YOUR INSTRUCTIONS:
Nothing but the lines from the one containing "LED pin GND: GND -> 3V3" through the last line of the records below should be copied, exactly and without pictures.
━━ ENTRIES PROVIDED ━━
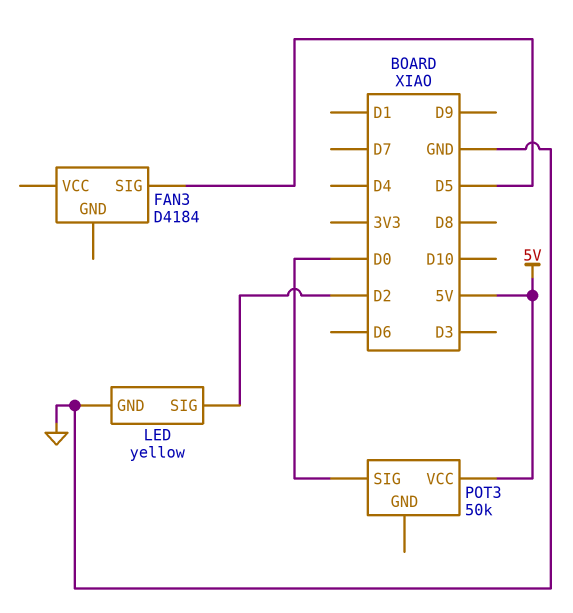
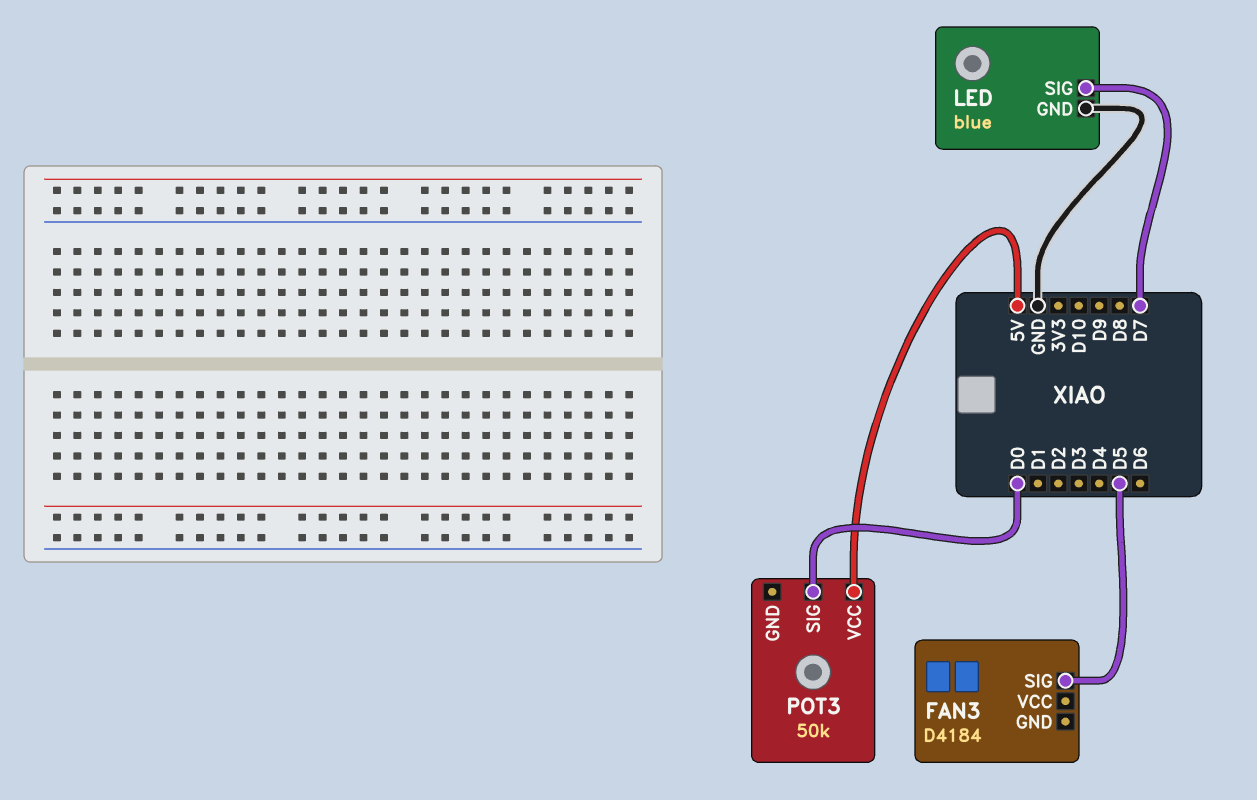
LED: yellow -> blue
LED pin SIG: D2 -> D7

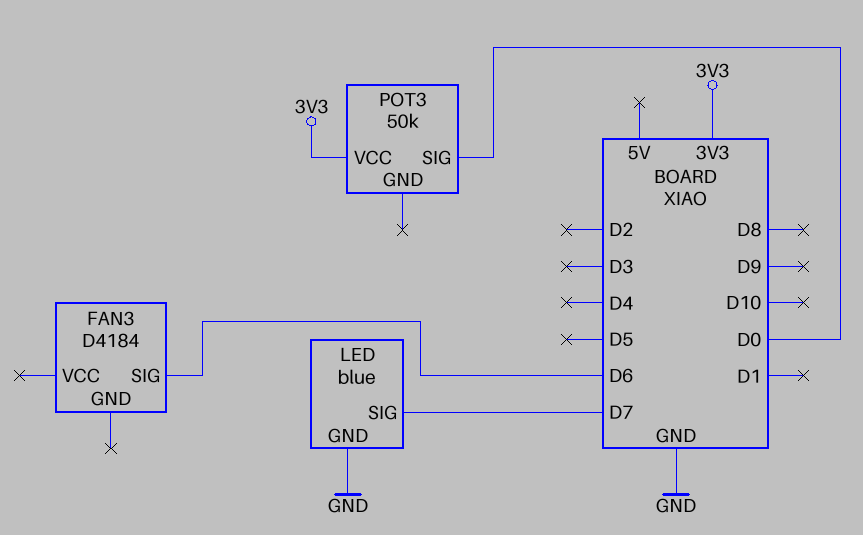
FAN3 pin SIG: D5 -> D6
POT3 pin VCC: 5V -> 3V3

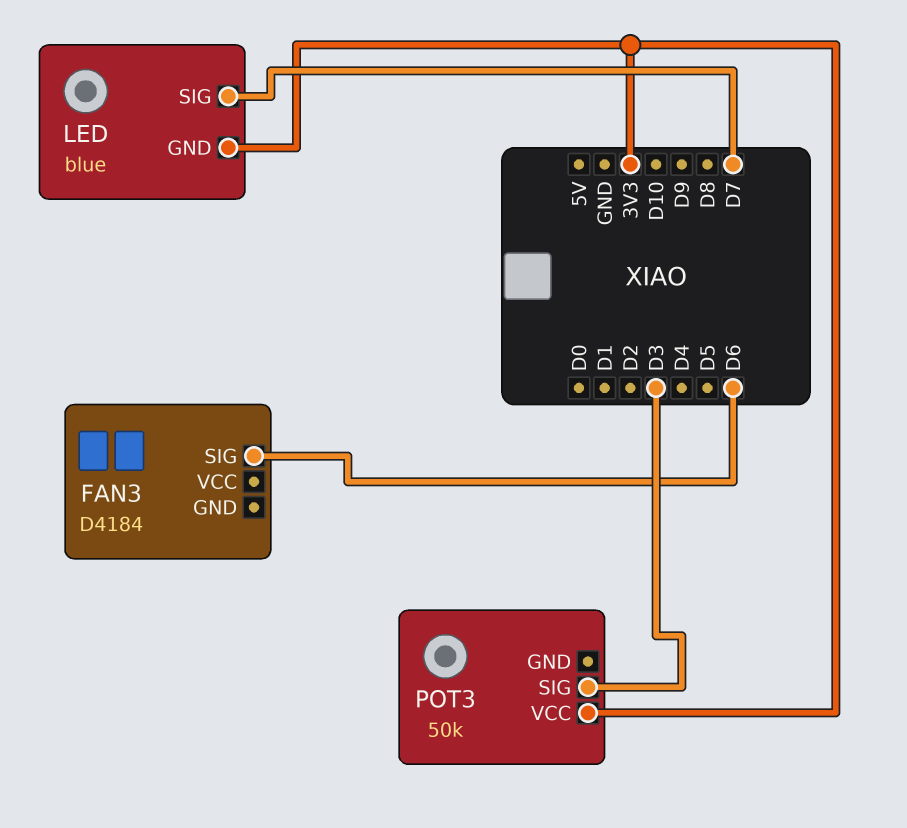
LED pin GND: GND -> 3V3
POT3 pin SIG: D0 -> D3

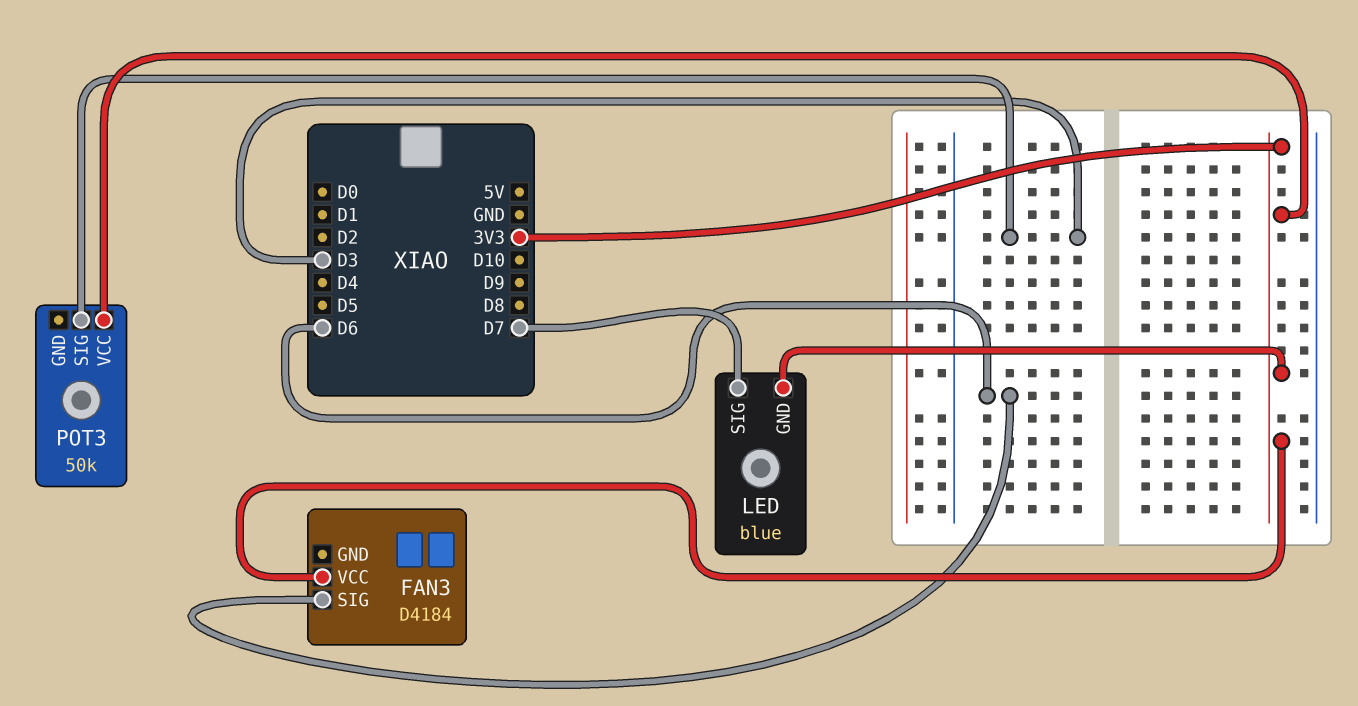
FAN3 pin VCC: none -> 3V3

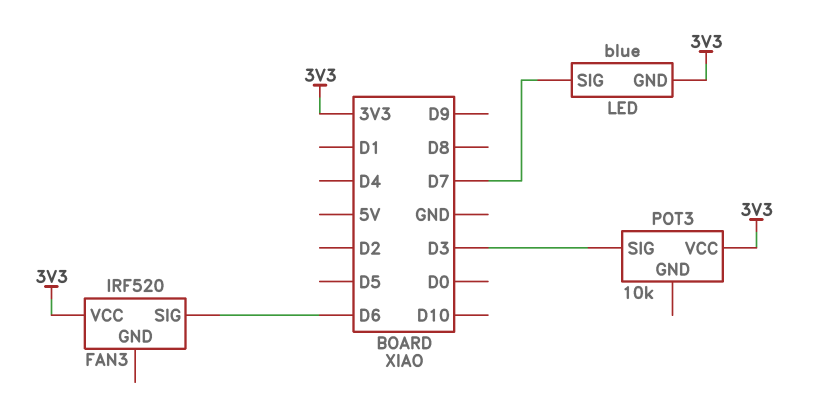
FAN3: D4184 -> IRF520
POT3: 50k -> 10k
━━━
ANSWER BOX:
LED pin GND: GND -> 3V3
POT3 pin SIG: D0 -> D3

FAN3 pin VCC: none -> 3V3

FAN3: D4184 -> IRF520
POT3: 50k -> 10k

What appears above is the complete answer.